§ What is required: Your answer must match the records word for word and contain no pictures.

Before-and-after object lists:
________

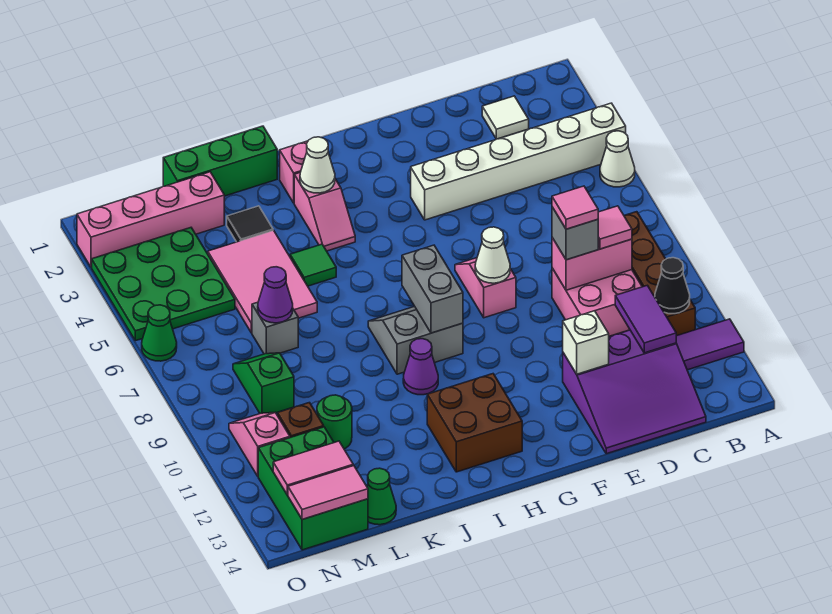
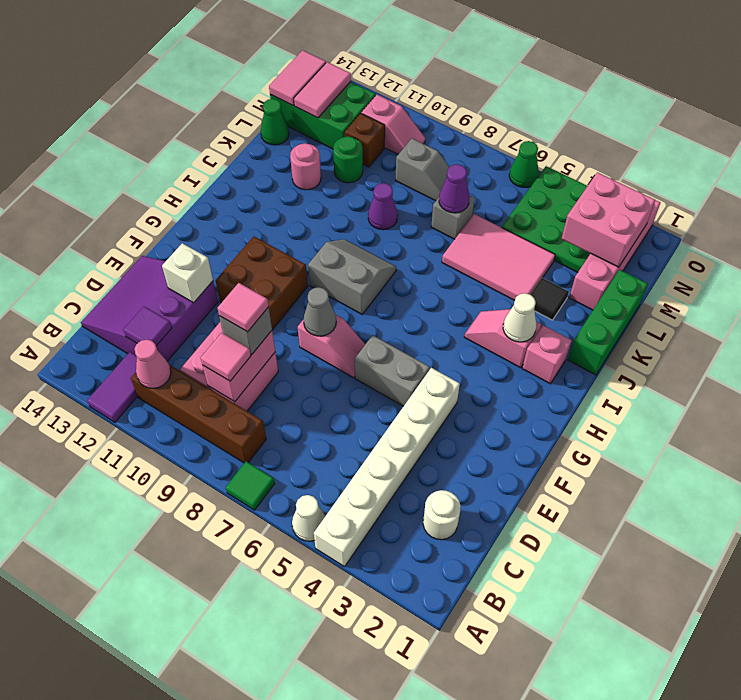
black cone B11 level 2 -> pink cone B11 level 2
white tile C2 level 1 -> white round brick C2 level 1
purple tile C11:C12 level 2 -> purple tile C12 level 2
white cone F8 level 2 -> grey cone F8 level 2
grey slope H8:I9 level 1 top 9 -> grey slope H8:I9 level 1 top H
grey brick H8:H9 level 2 -> grey brick F5:F6 level 1
brown brick H12:I13 level 1 -> brown brick F10:G11 level 1
purple cone I10 level 1 -> purple cone K9 level 1
green tile J5 level 1 -> green tile A7 level 1
none -> pink round brick K12 level 1
none -> pink brick M2:N3 level 2
green slope M8:M9 level 1 top 9 -> grey slope M8:M9 level 1 top 9

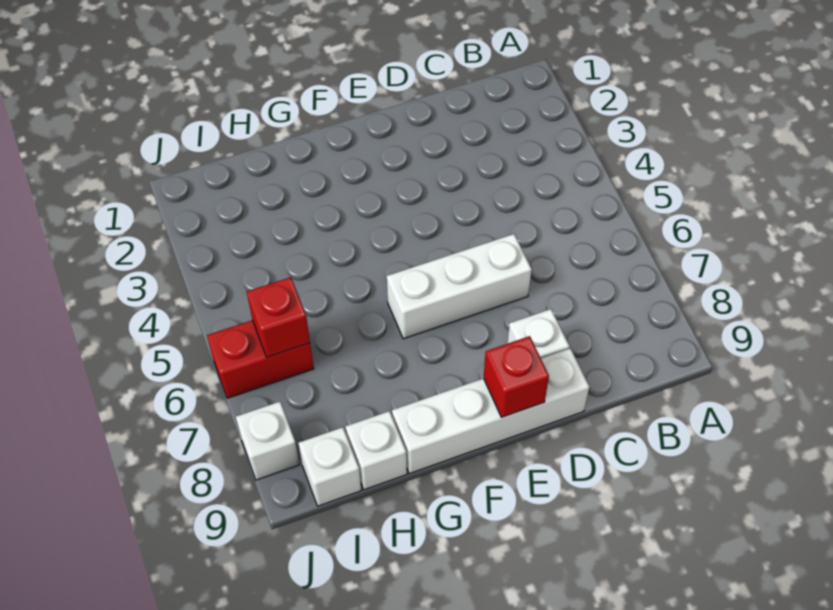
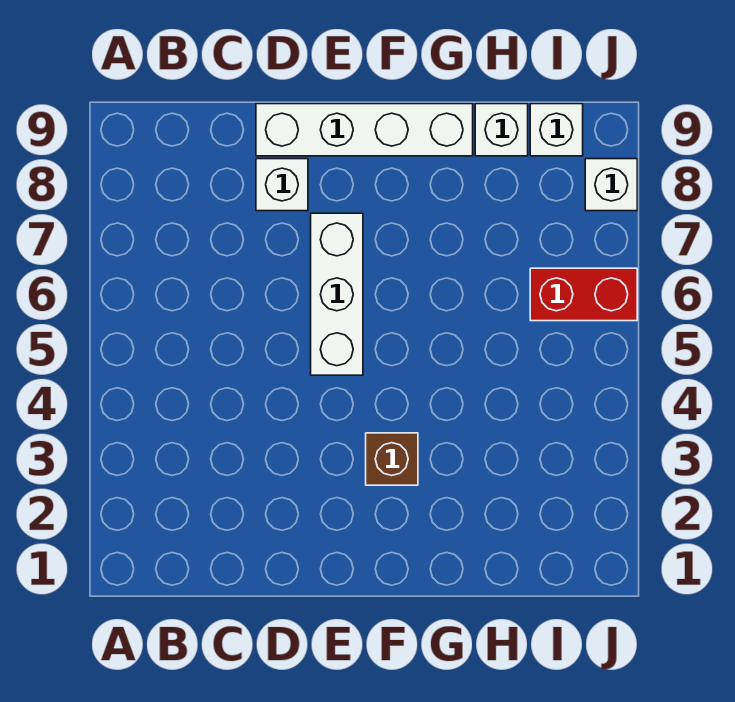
white brick D6:F6 level 1 -> white brick E5:E7 level 1
red brick E9 level 2 -> none
none -> brown brick F3 level 1
red brick I6 level 2 -> none

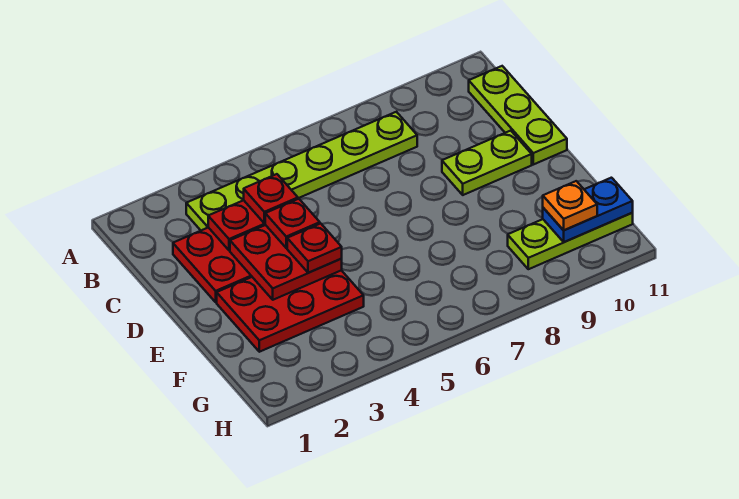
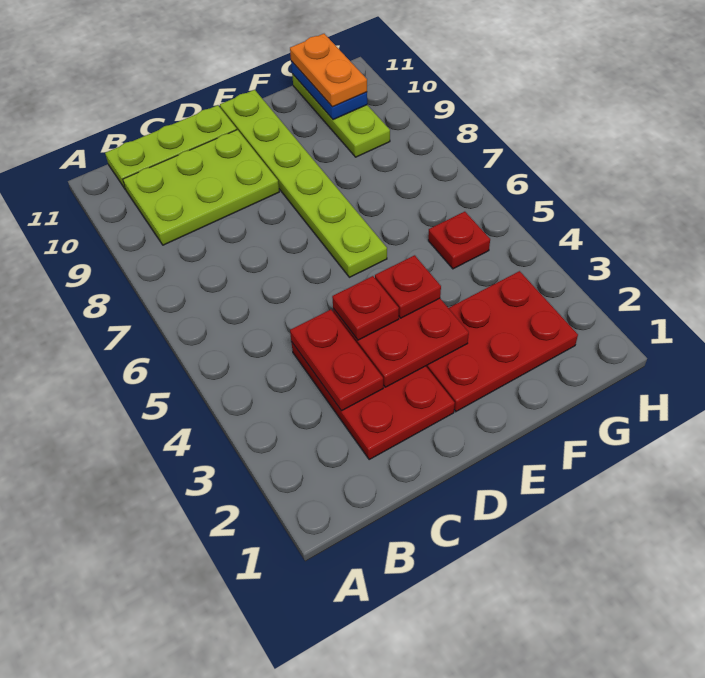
lime plate B3:B8 level 1 -> lime plate E6:E11 level 1
red plate C4 level 3 -> red plate G5 level 1
lime plate D9:D10 level 1 -> lime plate B9:D10 level 1
red plate E2:F4 level 1 -> red plate E2:G3 level 1
orange plate G10 level 3 -> orange plate G10:G11 level 3

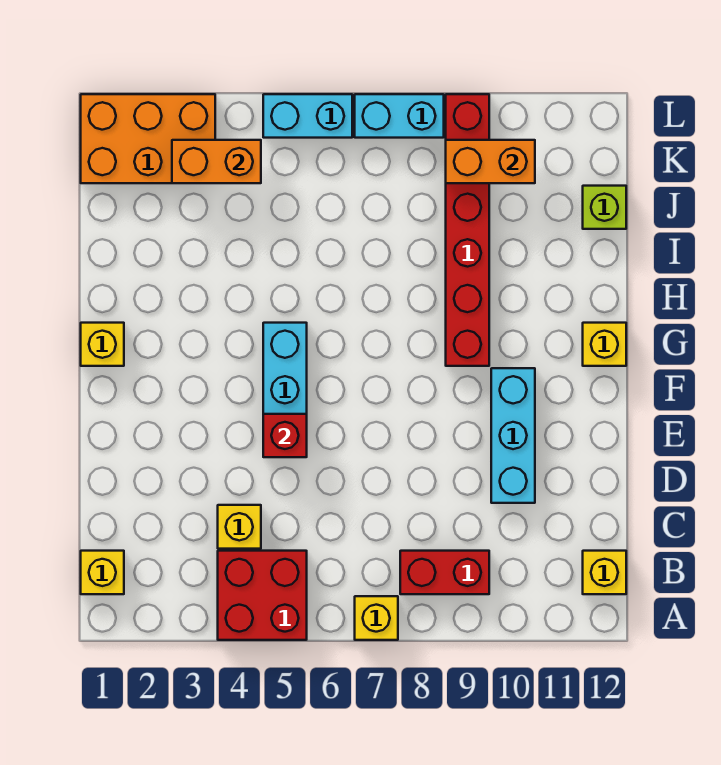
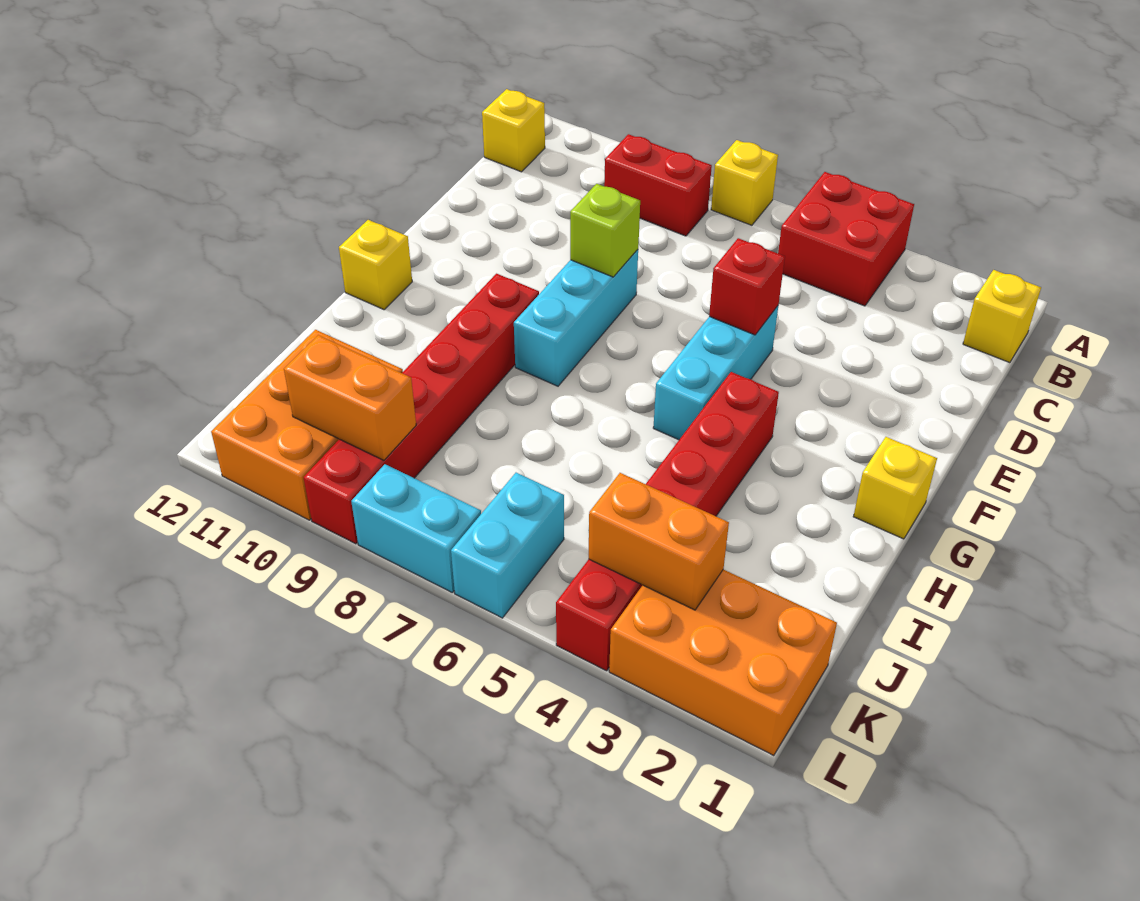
yellow brick C4 level 1 -> none
cyan brick D10:F10 level 1 -> cyan brick E8:G8 level 1
none -> red brick G4:L4 level 1
none -> orange brick J10:L11 level 1
lime brick J12 level 1 -> lime brick E8 level 2
cyan brick L5:L6 level 1 -> cyan brick K6:L6 level 1

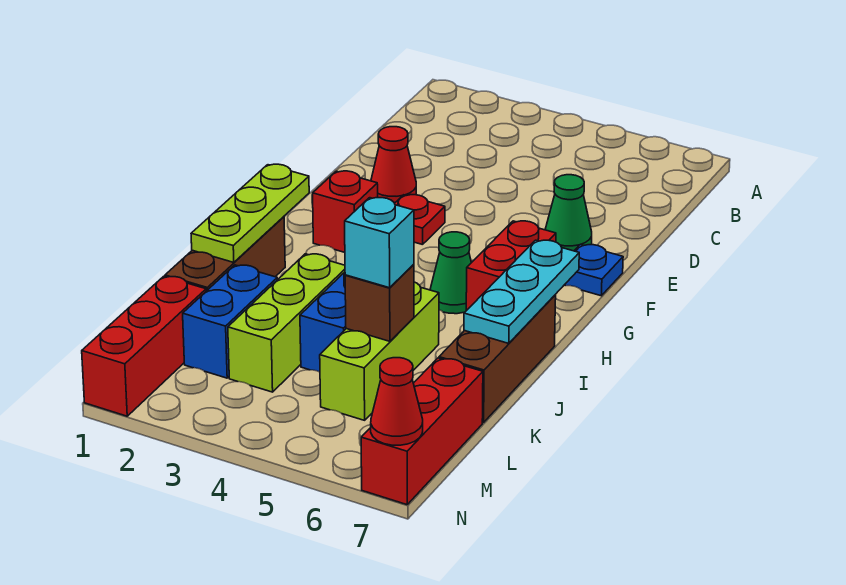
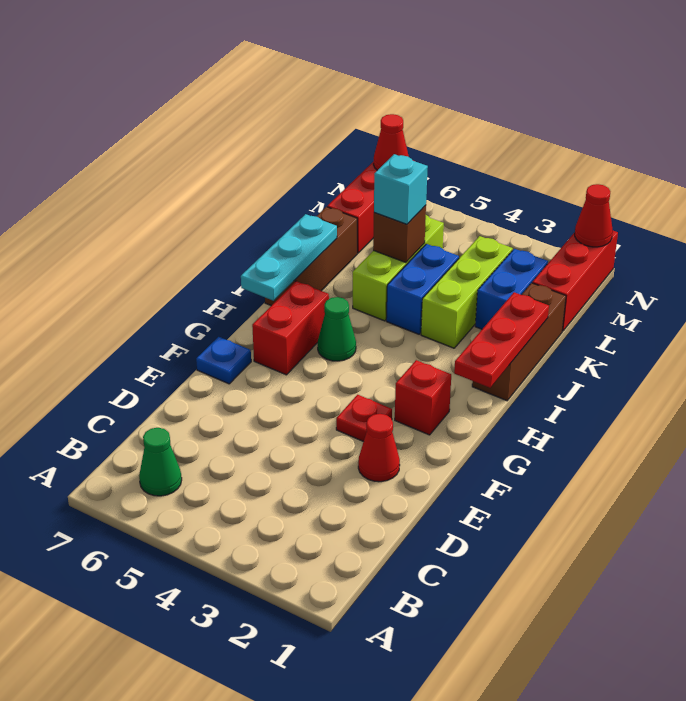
green cone E6 level 1 -> green cone B6 level 1
lime plate H1:J1 level 2 -> red plate H1:J1 level 2
none -> red cone N1 level 2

________

§ Completed exercise:
black cone B11 level 2 -> pink cone B11 level 2
white tile C2 level 1 -> white round brick C2 level 1
purple tile C11:C12 level 2 -> purple tile C12 level 2
white cone F8 level 2 -> grey cone F8 level 2
grey slope H8:I9 level 1 top 9 -> grey slope H8:I9 level 1 top H
grey brick H8:H9 level 2 -> grey brick F5:F6 level 1
brown brick H12:I13 level 1 -> brown brick F10:G11 level 1
purple cone I10 level 1 -> purple cone K9 level 1
green tile J5 level 1 -> green tile A7 level 1
none -> pink round brick K12 level 1
none -> pink brick M2:N3 level 2
green slope M8:M9 level 1 top 9 -> grey slope M8:M9 level 1 top 9

white brick D6:F6 level 1 -> white brick E5:E7 level 1
red brick E9 level 2 -> none
none -> brown brick F3 level 1
red brick I6 level 2 -> none

lime plate B3:B8 level 1 -> lime plate E6:E11 level 1
red plate C4 level 3 -> red plate G5 level 1
lime plate D9:D10 level 1 -> lime plate B9:D10 level 1
red plate E2:F4 level 1 -> red plate E2:G3 level 1
orange plate G10 level 3 -> orange plate G10:G11 level 3

yellow brick C4 level 1 -> none
cyan brick D10:F10 level 1 -> cyan brick E8:G8 level 1
none -> red brick G4:L4 level 1
none -> orange brick J10:L11 level 1
lime brick J12 level 1 -> lime brick E8 level 2
cyan brick L5:L6 level 1 -> cyan brick K6:L6 level 1

green cone E6 level 1 -> green cone B6 level 1
lime plate H1:J1 level 2 -> red plate H1:J1 level 2
none -> red cone N1 level 2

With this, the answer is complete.